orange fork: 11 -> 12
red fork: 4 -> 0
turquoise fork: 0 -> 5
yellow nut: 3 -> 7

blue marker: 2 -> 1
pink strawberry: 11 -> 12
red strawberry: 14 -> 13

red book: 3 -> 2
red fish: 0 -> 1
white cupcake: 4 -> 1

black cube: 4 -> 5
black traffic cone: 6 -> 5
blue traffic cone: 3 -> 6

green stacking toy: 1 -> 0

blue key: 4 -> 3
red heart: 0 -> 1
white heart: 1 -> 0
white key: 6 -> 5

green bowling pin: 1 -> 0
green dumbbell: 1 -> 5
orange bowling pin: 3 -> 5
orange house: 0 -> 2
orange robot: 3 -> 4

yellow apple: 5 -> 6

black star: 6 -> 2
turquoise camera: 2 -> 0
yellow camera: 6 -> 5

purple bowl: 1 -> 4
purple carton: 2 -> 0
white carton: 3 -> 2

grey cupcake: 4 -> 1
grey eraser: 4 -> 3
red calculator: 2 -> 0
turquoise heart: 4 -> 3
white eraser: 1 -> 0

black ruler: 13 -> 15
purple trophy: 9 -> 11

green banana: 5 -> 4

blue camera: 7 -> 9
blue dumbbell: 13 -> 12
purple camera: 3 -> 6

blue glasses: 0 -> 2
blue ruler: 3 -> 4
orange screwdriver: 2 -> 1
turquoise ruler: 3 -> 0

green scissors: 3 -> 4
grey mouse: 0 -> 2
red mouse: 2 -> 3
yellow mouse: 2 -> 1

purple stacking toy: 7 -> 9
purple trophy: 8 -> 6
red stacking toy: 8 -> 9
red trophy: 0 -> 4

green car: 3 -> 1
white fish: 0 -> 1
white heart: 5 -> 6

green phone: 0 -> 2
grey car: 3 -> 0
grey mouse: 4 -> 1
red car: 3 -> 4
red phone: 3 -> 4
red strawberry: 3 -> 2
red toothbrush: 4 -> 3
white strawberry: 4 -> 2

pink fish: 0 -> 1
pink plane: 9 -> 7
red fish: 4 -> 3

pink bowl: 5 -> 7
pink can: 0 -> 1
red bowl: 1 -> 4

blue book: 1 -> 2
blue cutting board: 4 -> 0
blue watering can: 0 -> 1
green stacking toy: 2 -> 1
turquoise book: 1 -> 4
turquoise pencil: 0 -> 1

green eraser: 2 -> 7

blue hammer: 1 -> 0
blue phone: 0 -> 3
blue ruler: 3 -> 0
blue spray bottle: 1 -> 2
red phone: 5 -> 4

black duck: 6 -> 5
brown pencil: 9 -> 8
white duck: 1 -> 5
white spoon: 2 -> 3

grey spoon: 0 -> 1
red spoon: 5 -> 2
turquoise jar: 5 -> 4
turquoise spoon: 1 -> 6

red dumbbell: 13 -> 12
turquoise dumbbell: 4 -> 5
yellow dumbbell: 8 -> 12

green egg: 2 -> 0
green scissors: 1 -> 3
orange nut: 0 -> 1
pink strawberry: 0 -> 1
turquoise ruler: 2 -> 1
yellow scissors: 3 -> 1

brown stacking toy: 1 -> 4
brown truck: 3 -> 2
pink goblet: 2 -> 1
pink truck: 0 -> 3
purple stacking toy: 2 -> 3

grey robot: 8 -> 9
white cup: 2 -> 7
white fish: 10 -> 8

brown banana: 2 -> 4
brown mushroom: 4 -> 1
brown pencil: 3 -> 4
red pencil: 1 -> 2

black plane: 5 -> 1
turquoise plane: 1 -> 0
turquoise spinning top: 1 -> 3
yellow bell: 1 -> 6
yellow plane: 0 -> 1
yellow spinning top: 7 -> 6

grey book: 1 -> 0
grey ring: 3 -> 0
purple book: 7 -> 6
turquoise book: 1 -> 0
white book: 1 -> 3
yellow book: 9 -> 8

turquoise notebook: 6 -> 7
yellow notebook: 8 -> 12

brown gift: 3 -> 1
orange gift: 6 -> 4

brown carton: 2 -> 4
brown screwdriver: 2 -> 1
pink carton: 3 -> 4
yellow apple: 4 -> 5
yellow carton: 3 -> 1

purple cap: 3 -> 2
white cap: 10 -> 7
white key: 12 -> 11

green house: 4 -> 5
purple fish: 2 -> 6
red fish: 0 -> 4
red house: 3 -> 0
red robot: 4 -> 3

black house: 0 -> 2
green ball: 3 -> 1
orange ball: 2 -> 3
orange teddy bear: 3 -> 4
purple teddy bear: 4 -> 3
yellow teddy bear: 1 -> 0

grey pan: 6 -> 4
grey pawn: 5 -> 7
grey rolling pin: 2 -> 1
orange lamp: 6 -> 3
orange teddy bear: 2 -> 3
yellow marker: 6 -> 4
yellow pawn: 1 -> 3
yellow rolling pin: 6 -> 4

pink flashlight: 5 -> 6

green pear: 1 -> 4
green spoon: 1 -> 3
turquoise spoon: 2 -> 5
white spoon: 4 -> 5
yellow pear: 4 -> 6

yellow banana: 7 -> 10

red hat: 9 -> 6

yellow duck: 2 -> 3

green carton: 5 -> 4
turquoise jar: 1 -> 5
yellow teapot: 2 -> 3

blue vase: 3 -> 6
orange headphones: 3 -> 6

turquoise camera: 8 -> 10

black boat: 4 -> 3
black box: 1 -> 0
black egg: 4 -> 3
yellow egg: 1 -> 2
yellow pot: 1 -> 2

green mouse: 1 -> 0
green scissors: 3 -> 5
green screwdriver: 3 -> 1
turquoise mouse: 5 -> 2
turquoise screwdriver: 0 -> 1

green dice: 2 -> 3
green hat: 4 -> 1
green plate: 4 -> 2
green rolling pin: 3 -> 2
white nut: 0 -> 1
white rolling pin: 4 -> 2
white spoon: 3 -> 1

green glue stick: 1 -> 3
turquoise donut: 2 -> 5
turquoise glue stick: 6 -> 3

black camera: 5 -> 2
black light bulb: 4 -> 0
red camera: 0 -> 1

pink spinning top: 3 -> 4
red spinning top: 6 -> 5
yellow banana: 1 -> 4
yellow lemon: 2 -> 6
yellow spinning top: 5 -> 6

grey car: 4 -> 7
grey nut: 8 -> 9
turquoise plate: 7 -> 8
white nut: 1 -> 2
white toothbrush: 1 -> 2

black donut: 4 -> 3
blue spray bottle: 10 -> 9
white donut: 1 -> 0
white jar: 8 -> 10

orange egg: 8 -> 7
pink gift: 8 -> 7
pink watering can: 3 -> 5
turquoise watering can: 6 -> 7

________________________________________

* _Task item_: Taking the entries above, restate exactly those lines that fall between the line with "orange gift: 6 -> 4" and the line with "green spoon: 1 -> 3", keeping both of those lines too.

* _Solution below_:
orange gift: 6 -> 4

brown carton: 2 -> 4
brown screwdriver: 2 -> 1
pink carton: 3 -> 4
yellow apple: 4 -> 5
yellow carton: 3 -> 1

purple cap: 3 -> 2
white cap: 10 -> 7
white key: 12 -> 11

green house: 4 -> 5
purple fish: 2 -> 6
red fish: 0 -> 4
red house: 3 -> 0
red robot: 4 -> 3

black house: 0 -> 2
green ball: 3 -> 1
orange ball: 2 -> 3
orange teddy bear: 3 -> 4
purple teddy bear: 4 -> 3
yellow teddy bear: 1 -> 0

grey pan: 6 -> 4
grey pawn: 5 -> 7
grey rolling pin: 2 -> 1
orange lamp: 6 -> 3
orange teddy bear: 2 -> 3
yellow marker: 6 -> 4
yellow pawn: 1 -> 3
yellow rolling pin: 6 -> 4

pink flashlight: 5 -> 6

green pear: 1 -> 4
green spoon: 1 -> 3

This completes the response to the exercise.